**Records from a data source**
:::

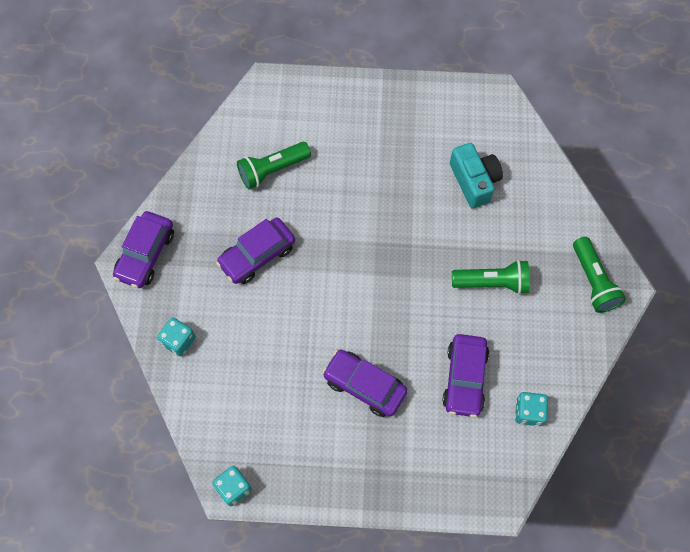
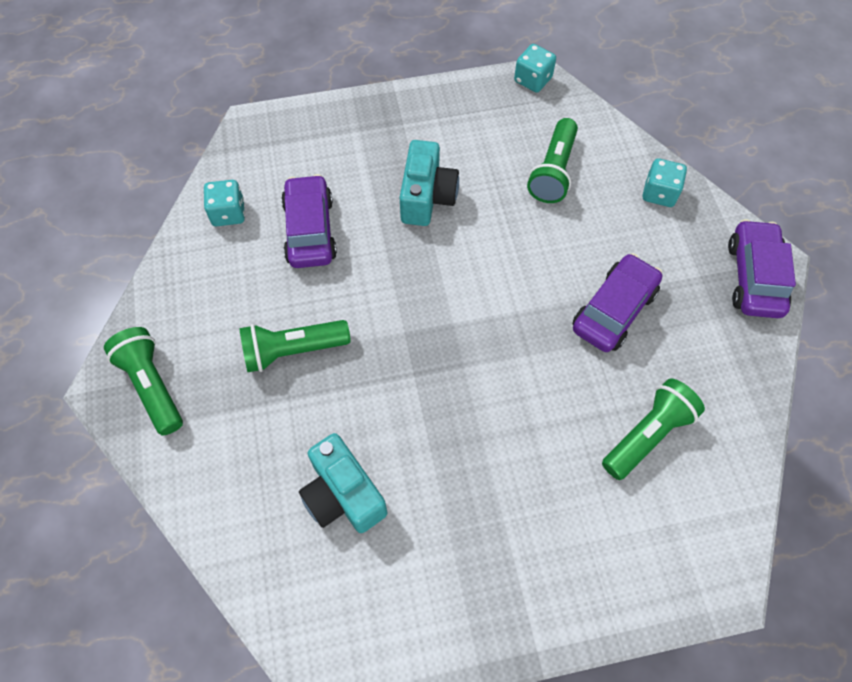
camera: 165 degrees right, 5 degrees down
(254, 383) = (553, 171): none -> green flashlight
(364, 386) = (427, 197): purple car -> turquoise camera

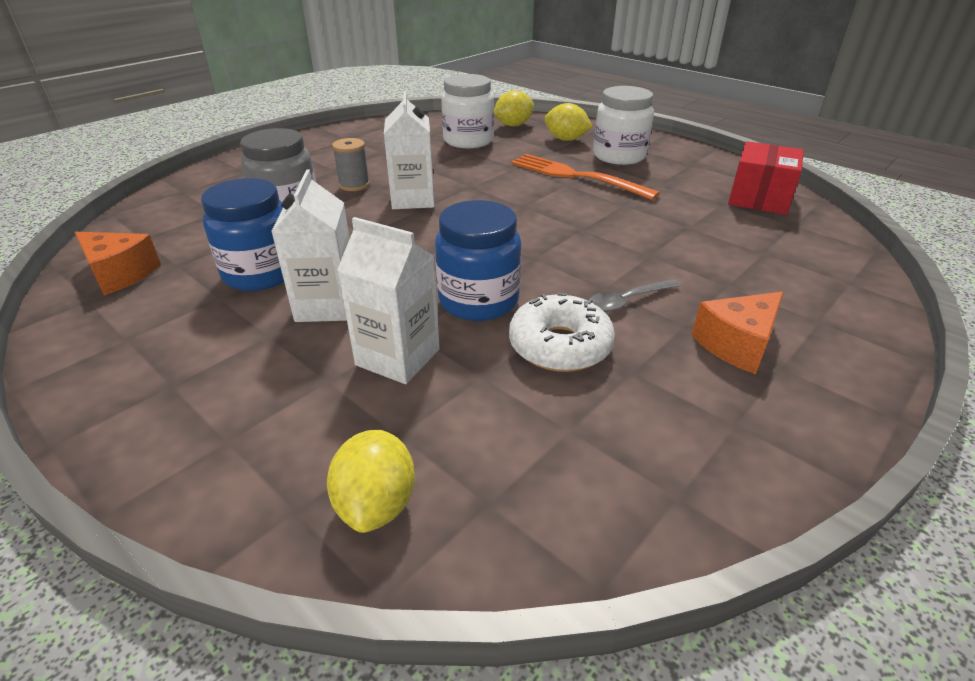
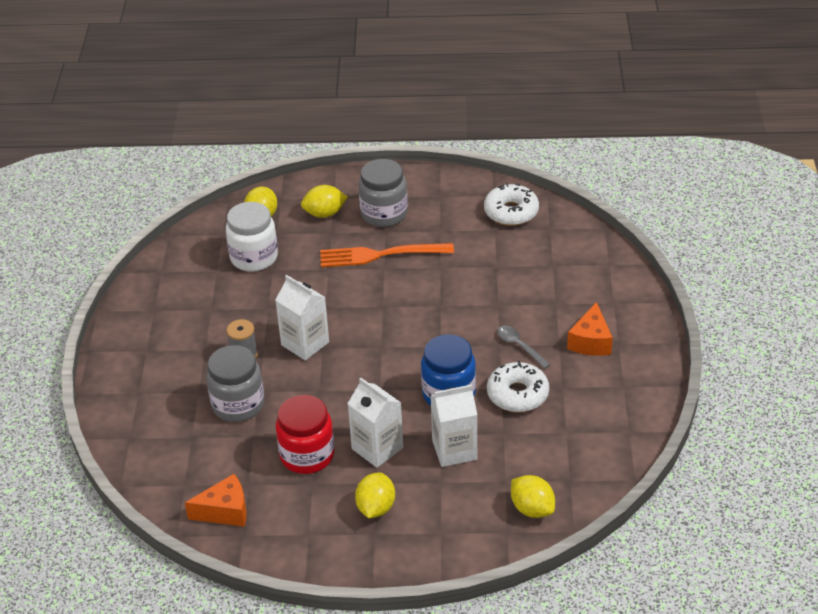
camera: 40 degrees left, 5 degrees up
(222, 359) = (376, 508): none -> yellow lemon
(261, 273) = (307, 455): blue jar -> red jar
(619, 156) = (384, 214): white jar -> grey jar
(627, 301) = (519, 346): grey spoon -> grey spoon turned 120 degrees clockwise
(759, 198) = (511, 212): red box -> white donut

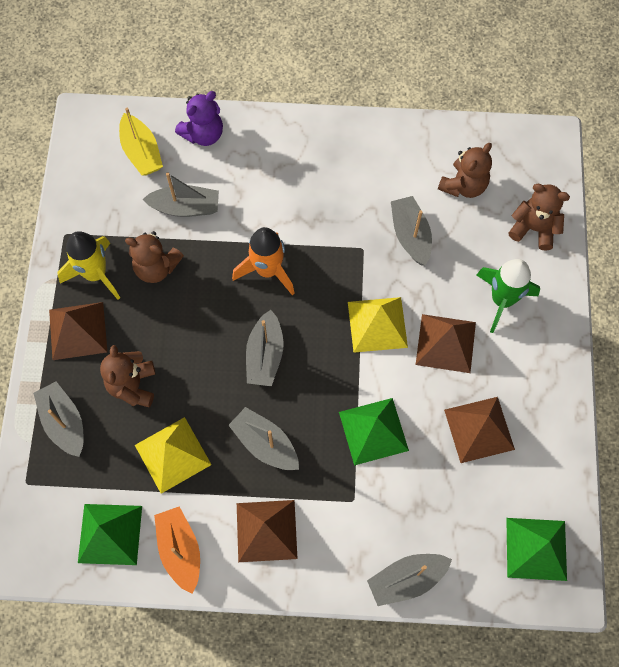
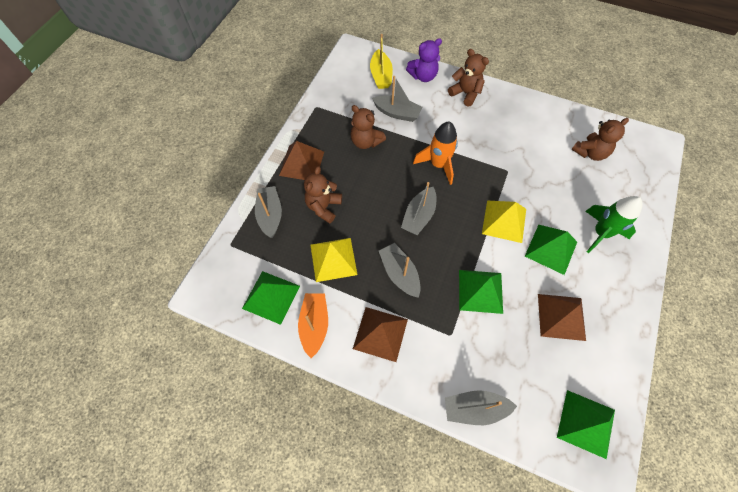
camera: 20 degrees right, 5 degrees down
(96, 274) = (326, 134): yellow rocket -> none
(410, 235) = (544, 172): grey boat -> none
(446, 343) = (551, 249): brown pyramid -> green pyramid
(534, 228) = (635, 194): brown teddy bear -> brown teddy bear (465, 93)

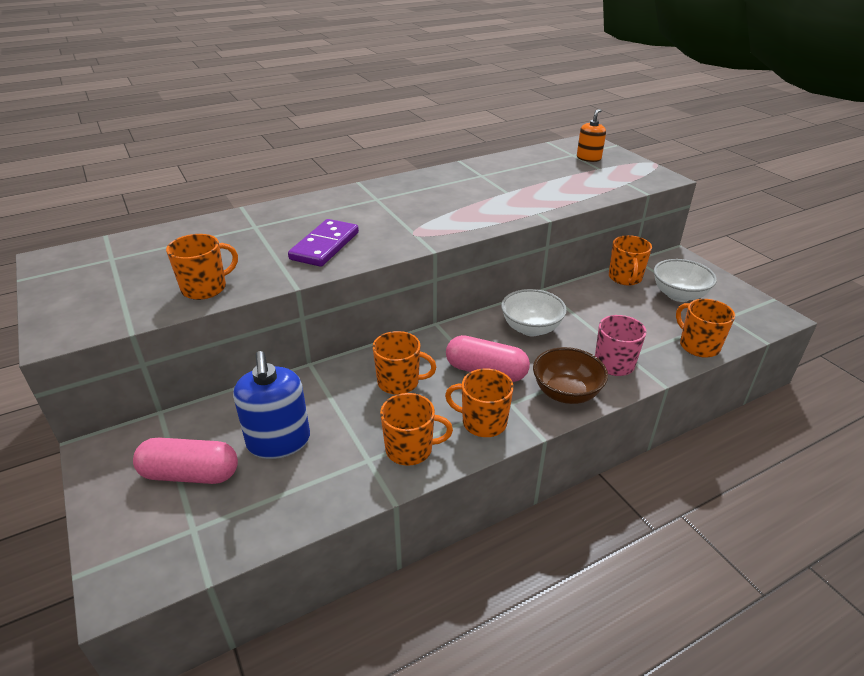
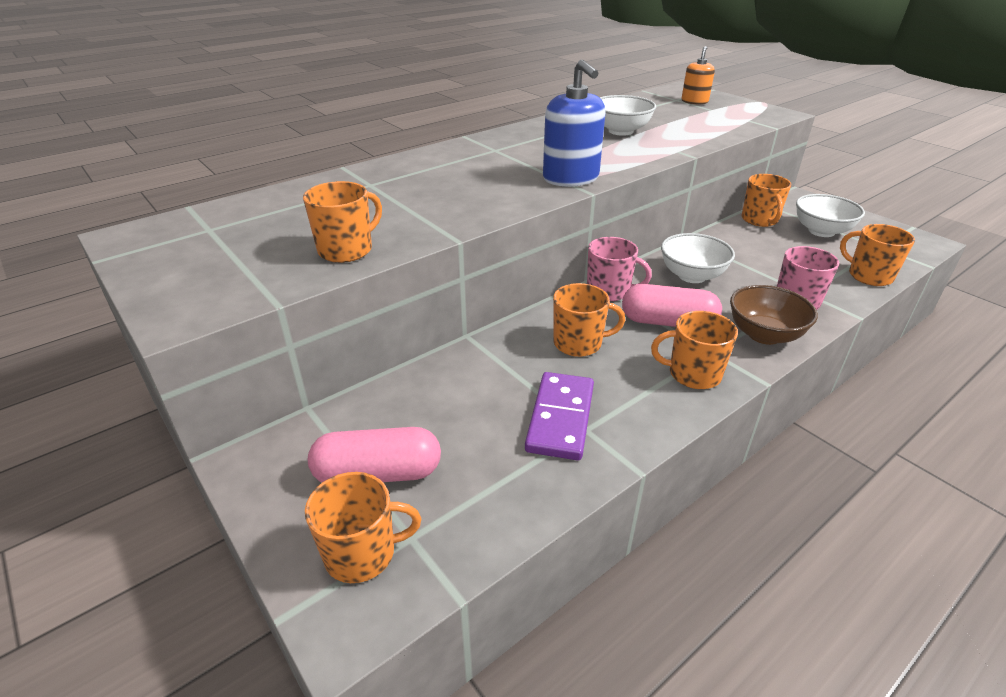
camera: 10 degrees left, 0 degrees up
(279, 441) = (470, 422): blue soap dispenser -> blue soap dispenser (571, 178)
(324, 246) = (465, 197): purple domino -> purple domino (560, 418)
(410, 449) = (628, 412): orange mug -> orange mug (362, 553)
(449, 336) = (609, 291): none -> pink mug
(499, 187) = (621, 131): none -> white bowl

:::

Reproduce the records above exactly, but only from the line with "(446, 343) = (551, 249): brown" up to and including the line with "(449, 336) = (609, 291): none -> pink mug". Leave the pictures out.

(446, 343) = (551, 249): brown pyramid -> green pyramid
(534, 228) = (635, 194): brown teddy bear -> brown teddy bear (465, 93)

camera: 10 degrees left, 0 degrees up
(279, 441) = (470, 422): blue soap dispenser -> blue soap dispenser (571, 178)
(324, 246) = (465, 197): purple domino -> purple domino (560, 418)
(410, 449) = (628, 412): orange mug -> orange mug (362, 553)
(449, 336) = (609, 291): none -> pink mug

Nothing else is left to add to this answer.